- _Given instruction_
Lay out the lines of the listing as a Markdown table with the columns Row and Line. Put a running number in Row, start with the line that contains "Exacting [830, 167]", go on through the end of the listing, and leave out blank lines.

(Interface element records)

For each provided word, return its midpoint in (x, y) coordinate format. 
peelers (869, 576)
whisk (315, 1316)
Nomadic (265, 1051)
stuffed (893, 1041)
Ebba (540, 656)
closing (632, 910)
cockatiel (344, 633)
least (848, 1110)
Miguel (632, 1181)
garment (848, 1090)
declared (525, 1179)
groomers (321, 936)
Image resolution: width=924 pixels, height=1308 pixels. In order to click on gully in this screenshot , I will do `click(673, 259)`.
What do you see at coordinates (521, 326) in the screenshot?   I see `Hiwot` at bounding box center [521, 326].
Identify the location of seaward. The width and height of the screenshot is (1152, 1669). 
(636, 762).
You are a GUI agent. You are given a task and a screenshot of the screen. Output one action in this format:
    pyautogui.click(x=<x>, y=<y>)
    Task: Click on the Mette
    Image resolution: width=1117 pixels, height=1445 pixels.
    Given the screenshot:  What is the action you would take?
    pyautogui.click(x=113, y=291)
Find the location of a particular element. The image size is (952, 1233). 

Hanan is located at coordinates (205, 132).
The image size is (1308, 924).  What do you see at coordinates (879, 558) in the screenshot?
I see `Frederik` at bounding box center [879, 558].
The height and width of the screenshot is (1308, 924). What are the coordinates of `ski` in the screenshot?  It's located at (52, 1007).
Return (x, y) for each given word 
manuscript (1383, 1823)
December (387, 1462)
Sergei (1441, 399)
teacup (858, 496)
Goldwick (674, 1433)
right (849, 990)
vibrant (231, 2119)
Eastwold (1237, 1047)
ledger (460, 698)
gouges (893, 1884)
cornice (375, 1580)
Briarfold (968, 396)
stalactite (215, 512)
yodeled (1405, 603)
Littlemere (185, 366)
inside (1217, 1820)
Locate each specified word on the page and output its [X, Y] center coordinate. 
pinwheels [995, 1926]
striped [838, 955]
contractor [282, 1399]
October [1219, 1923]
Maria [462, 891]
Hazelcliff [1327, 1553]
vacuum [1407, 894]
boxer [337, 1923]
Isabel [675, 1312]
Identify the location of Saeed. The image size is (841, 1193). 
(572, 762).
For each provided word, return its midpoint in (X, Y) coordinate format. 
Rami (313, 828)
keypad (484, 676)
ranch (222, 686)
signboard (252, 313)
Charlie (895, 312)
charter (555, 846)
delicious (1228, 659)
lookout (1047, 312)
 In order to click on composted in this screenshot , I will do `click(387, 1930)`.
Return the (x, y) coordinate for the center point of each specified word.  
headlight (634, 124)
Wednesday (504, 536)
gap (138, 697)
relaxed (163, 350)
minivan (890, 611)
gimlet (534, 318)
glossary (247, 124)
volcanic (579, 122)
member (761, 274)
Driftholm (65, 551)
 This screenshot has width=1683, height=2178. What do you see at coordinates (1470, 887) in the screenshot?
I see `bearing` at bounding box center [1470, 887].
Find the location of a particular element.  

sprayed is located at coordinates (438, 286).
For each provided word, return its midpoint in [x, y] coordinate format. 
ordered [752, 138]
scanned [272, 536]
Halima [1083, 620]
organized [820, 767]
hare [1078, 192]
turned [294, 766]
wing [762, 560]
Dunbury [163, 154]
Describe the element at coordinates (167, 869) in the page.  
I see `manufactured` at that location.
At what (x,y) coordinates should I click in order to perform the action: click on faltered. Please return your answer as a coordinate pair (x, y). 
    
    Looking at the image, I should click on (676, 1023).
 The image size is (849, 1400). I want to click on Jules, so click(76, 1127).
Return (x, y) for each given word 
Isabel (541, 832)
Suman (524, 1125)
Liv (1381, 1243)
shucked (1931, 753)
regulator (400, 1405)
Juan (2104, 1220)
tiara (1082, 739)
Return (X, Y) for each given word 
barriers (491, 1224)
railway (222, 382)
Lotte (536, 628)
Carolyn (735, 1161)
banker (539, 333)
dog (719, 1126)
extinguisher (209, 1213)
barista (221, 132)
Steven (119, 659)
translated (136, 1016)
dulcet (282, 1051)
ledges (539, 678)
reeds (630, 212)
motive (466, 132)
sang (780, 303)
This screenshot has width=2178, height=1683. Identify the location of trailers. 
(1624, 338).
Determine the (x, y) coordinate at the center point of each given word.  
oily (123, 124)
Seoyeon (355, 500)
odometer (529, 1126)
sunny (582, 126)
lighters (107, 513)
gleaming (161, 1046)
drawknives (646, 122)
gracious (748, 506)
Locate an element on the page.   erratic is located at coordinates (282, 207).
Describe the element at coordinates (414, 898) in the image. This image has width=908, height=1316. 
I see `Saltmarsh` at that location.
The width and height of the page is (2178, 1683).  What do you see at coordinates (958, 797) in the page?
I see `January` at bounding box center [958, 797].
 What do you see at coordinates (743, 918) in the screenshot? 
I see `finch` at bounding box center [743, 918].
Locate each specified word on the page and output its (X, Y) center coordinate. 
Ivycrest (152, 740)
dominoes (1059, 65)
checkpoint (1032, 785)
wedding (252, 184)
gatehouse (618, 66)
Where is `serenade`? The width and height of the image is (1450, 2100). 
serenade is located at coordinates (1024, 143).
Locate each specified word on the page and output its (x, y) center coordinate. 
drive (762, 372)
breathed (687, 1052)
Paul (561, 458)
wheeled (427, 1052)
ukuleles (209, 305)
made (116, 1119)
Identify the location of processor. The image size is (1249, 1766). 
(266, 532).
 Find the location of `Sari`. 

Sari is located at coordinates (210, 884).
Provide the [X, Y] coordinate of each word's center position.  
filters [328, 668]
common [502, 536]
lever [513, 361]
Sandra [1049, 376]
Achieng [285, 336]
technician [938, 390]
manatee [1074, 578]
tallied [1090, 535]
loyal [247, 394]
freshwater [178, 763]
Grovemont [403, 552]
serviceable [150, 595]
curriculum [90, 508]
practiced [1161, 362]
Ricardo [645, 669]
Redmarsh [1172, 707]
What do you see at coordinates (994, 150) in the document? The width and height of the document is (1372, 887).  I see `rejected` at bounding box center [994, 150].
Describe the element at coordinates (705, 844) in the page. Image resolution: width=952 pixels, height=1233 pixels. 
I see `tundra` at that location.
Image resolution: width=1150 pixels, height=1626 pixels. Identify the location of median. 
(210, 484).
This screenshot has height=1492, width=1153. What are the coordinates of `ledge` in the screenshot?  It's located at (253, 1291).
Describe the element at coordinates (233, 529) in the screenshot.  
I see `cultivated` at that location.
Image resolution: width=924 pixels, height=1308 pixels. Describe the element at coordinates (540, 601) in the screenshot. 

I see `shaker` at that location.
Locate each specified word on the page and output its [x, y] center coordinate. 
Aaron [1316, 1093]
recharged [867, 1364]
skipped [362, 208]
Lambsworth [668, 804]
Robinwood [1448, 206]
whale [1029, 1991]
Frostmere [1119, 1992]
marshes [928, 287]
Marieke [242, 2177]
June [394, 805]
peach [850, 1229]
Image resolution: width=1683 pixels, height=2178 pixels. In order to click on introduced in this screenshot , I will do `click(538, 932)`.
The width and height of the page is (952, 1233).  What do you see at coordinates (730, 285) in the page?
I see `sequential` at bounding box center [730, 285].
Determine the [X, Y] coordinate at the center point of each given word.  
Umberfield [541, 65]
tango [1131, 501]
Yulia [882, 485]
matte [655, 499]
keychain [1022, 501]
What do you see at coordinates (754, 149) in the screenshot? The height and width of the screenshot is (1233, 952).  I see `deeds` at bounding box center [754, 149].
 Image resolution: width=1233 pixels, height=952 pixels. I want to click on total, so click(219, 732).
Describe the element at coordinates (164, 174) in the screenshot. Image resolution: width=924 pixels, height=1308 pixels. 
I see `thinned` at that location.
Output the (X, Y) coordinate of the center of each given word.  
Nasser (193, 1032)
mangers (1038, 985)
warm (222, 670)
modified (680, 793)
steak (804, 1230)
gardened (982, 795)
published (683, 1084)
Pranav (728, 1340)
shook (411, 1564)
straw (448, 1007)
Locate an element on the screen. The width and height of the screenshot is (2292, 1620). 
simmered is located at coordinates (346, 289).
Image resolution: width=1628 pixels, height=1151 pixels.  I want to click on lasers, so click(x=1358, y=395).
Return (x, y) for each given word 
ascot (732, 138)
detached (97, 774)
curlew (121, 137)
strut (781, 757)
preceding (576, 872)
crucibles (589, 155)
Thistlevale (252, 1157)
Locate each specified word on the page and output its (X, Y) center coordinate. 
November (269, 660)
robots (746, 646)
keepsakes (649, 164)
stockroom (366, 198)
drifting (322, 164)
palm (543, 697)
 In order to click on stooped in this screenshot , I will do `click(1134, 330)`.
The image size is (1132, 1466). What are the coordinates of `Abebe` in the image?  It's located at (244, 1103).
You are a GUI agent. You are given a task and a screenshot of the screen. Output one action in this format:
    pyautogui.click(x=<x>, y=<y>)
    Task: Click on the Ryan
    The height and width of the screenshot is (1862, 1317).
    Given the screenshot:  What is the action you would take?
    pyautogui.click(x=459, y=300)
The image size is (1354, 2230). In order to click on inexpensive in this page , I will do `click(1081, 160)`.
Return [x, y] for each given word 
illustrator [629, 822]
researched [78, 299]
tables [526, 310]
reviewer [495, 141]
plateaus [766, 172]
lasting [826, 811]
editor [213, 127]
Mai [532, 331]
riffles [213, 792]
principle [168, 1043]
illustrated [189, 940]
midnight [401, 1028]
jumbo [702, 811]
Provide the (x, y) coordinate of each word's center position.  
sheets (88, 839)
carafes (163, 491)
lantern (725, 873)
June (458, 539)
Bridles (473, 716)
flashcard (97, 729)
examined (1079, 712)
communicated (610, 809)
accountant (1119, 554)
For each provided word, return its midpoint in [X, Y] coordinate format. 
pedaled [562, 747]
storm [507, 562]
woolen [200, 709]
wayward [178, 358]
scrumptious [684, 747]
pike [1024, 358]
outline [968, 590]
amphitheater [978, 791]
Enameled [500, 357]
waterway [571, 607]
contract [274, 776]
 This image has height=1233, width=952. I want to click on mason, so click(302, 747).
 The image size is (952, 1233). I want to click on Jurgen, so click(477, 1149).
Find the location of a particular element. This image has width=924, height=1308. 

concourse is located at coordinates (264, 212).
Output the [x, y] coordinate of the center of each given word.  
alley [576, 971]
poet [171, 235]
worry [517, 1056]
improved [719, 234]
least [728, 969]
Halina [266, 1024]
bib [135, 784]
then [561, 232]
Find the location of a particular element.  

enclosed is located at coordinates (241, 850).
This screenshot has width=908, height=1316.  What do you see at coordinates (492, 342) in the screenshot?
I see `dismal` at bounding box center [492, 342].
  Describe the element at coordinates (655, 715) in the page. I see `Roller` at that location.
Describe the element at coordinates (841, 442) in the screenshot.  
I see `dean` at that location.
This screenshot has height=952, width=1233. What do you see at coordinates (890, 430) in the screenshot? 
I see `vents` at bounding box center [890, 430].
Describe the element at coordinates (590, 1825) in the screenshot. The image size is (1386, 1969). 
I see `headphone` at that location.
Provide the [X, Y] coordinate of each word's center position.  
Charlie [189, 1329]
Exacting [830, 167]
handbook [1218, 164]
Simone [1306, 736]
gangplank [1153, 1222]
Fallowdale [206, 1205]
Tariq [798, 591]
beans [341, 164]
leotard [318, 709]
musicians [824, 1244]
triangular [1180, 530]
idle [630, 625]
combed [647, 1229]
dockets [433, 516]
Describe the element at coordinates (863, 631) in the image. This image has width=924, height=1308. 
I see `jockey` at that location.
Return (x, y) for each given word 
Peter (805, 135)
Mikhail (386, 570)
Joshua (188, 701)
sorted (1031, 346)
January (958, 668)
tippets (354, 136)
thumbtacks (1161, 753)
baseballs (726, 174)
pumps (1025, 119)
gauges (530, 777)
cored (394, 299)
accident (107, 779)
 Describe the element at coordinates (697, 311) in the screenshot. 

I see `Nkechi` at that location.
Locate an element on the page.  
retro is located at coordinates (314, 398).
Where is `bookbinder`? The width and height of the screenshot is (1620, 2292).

- _Reply_
| Row | Line |
|---|---|
| 1 | Exacting [830, 167] |
| 2 | handbook [1218, 164] |
| 3 | Simone [1306, 736] |
| 4 | gangplank [1153, 1222] |
| 5 | Fallowdale [206, 1205] |
| 6 | Tariq [798, 591] |
| 7 | beans [341, 164] |
| 8 | leotard [318, 709] |
| 9 | musicians [824, 1244] |
| 10 | triangular [1180, 530] |
| 11 | idle [630, 625] |
| 12 | combed [647, 1229] |
| 13 | dockets [433, 516] |
| 14 | Describe the element at coordinates (863, 631) in the image. This image has width=924, height=1308.  |
| 15 | I see `jockey` at that location. |
| 16 | Return (x, y) for each given word  |
| 17 | Peter (805, 135) |
| 18 | Mikhail (386, 570) |
| 19 | Joshua (188, 701) |
| 20 | sorted (1031, 346) |
| 21 | January (958, 668) |
| 22 | tippets (354, 136) |
| 23 | thumbtacks (1161, 753) |
| 24 | baseballs (726, 174) |
| 25 | pumps (1025, 119) |
| 26 | gauges (530, 777) |
| 27 | cored (394, 299) |
| 28 | accident (107, 779) |
| 29 |  Describe the element at coordinates (697, 311) in the screenshot.  |
| 30 | I see `Nkechi` at that location. |
| 31 | Locate an element on the page.   |
| 32 | retro is located at coordinates (314, 398). |
| 33 | Where is `bookbinder`? The width and height of the screenshot is (1620, 2292). |